Exercise. Would you transcribe the listing exactly as it stands, minus any images?

Exercise input.
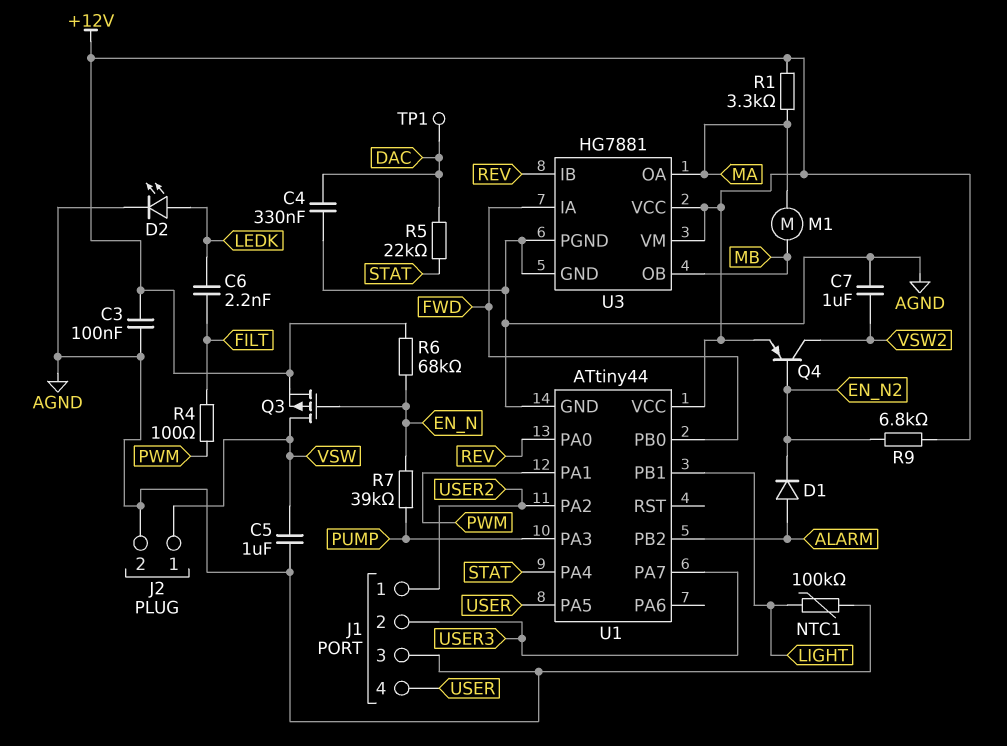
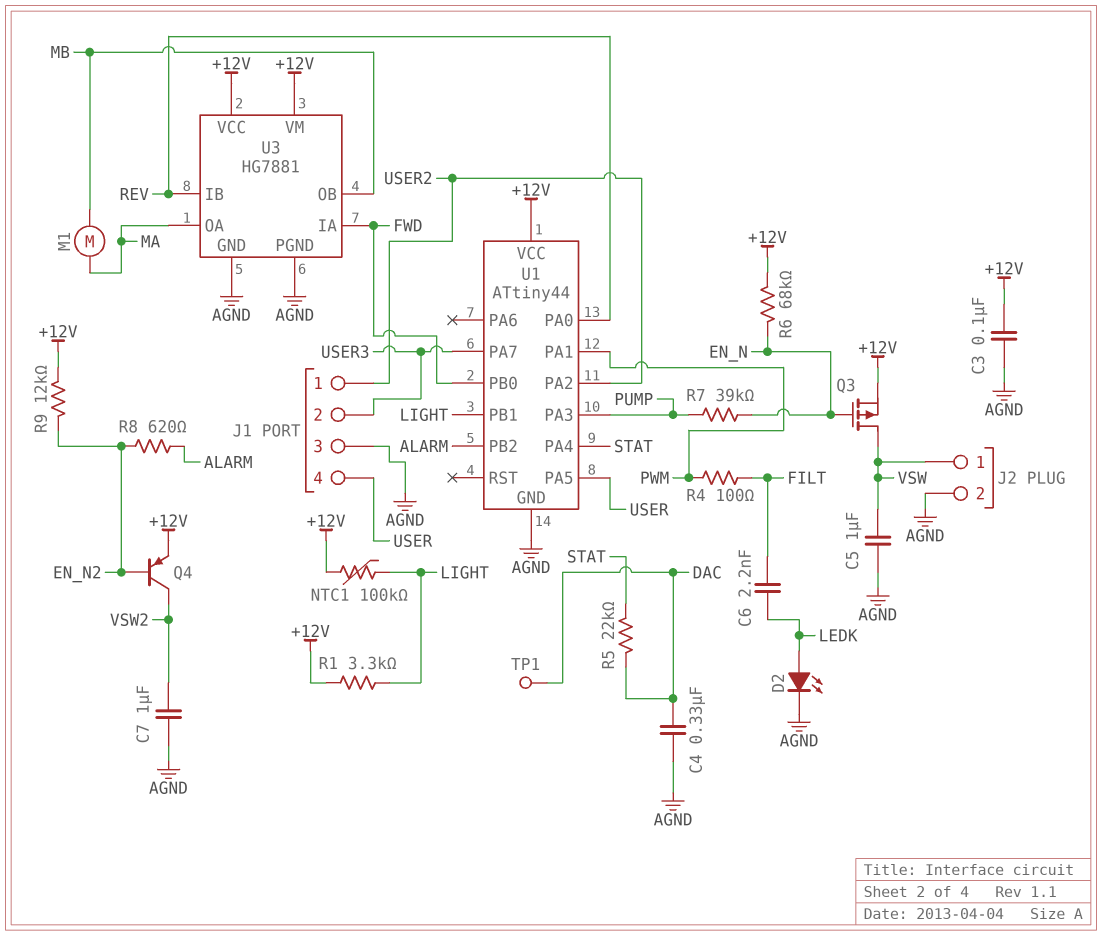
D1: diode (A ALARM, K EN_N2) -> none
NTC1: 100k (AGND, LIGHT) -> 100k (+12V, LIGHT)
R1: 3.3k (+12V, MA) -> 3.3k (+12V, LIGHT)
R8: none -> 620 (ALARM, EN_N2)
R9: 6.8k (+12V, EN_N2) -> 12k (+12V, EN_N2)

Solution to the exercise.
D1: diode (A ALARM, K EN_N2) -> none
NTC1: 100k (AGND, LIGHT) -> 100k (+12V, LIGHT)
R1: 3.3k (+12V, MA) -> 3.3k (+12V, LIGHT)
R8: none -> 620 (ALARM, EN_N2)
R9: 6.8k (+12V, EN_N2) -> 12k (+12V, EN_N2)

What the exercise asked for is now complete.